**Activity**. Your answer should be the complete data, copied exactly.

Dataset records
•••••

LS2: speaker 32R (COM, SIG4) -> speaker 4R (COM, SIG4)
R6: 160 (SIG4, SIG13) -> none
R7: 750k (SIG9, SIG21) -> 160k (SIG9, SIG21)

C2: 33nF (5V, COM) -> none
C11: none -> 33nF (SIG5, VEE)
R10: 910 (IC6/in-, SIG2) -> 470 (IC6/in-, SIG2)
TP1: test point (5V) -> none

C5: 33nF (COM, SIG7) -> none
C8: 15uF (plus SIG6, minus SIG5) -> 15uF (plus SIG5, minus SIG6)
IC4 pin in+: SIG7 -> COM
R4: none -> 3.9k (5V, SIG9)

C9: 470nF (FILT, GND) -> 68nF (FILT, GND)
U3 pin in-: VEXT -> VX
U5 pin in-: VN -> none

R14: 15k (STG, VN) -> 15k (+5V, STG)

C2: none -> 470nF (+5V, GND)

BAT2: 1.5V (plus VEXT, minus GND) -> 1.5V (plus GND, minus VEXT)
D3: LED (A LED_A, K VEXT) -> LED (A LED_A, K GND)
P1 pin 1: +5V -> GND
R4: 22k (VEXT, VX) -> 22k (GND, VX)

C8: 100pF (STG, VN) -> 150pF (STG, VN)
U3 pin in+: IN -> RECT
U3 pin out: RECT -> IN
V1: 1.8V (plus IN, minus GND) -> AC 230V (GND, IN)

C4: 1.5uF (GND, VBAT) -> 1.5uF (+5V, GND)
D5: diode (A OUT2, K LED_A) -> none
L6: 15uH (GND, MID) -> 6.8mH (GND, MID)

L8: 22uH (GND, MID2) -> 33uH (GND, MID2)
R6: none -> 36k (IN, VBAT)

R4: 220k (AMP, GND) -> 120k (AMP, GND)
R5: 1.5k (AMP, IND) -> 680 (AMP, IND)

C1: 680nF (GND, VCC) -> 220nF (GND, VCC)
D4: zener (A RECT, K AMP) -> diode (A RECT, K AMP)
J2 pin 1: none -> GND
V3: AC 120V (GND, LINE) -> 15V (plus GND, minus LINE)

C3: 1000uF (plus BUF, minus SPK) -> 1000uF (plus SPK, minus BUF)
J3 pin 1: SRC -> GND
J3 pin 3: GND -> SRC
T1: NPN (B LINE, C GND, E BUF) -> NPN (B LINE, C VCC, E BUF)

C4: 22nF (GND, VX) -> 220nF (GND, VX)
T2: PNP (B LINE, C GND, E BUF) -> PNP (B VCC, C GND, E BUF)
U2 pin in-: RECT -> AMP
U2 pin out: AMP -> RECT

•••••

**Result of this exercise**.
LS2: speaker 32R (COM, SIG4) -> speaker 4R (COM, SIG4)
R6: 160 (SIG4, SIG13) -> none
R7: 750k (SIG9, SIG21) -> 160k (SIG9, SIG21)

C2: 33nF (5V, COM) -> none
C11: none -> 33nF (SIG5, VEE)
R10: 910 (IC6/in-, SIG2) -> 470 (IC6/in-, SIG2)
TP1: test point (5V) -> none

C5: 33nF (COM, SIG7) -> none
C8: 15uF (plus SIG6, minus SIG5) -> 15uF (plus SIG5, minus SIG6)
IC4 pin in+: SIG7 -> COM
R4: none -> 3.9k (5V, SIG9)

C9: 470nF (FILT, GND) -> 68nF (FILT, GND)
U3 pin in-: VEXT -> VX
U5 pin in-: VN -> none

R14: 15k (STG, VN) -> 15k (+5V, STG)

C2: none -> 470nF (+5V, GND)

BAT2: 1.5V (plus VEXT, minus GND) -> 1.5V (plus GND, minus VEXT)
D3: LED (A LED_A, K VEXT) -> LED (A LED_A, K GND)
P1 pin 1: +5V -> GND
R4: 22k (VEXT, VX) -> 22k (GND, VX)

C8: 100pF (STG, VN) -> 150pF (STG, VN)
U3 pin in+: IN -> RECT
U3 pin out: RECT -> IN
V1: 1.8V (plus IN, minus GND) -> AC 230V (GND, IN)

C4: 1.5uF (GND, VBAT) -> 1.5uF (+5V, GND)
D5: diode (A OUT2, K LED_A) -> none
L6: 15uH (GND, MID) -> 6.8mH (GND, MID)

L8: 22uH (GND, MID2) -> 33uH (GND, MID2)
R6: none -> 36k (IN, VBAT)

R4: 220k (AMP, GND) -> 120k (AMP, GND)
R5: 1.5k (AMP, IND) -> 680 (AMP, IND)

C1: 680nF (GND, VCC) -> 220nF (GND, VCC)
D4: zener (A RECT, K AMP) -> diode (A RECT, K AMP)
J2 pin 1: none -> GND
V3: AC 120V (GND, LINE) -> 15V (plus GND, minus LINE)

C3: 1000uF (plus BUF, minus SPK) -> 1000uF (plus SPK, minus BUF)
J3 pin 1: SRC -> GND
J3 pin 3: GND -> SRC
T1: NPN (B LINE, C GND, E BUF) -> NPN (B LINE, C VCC, E BUF)

C4: 22nF (GND, VX) -> 220nF (GND, VX)
T2: PNP (B LINE, C GND, E BUF) -> PNP (B VCC, C GND, E BUF)
U2 pin in-: RECT -> AMP
U2 pin out: AMP -> RECT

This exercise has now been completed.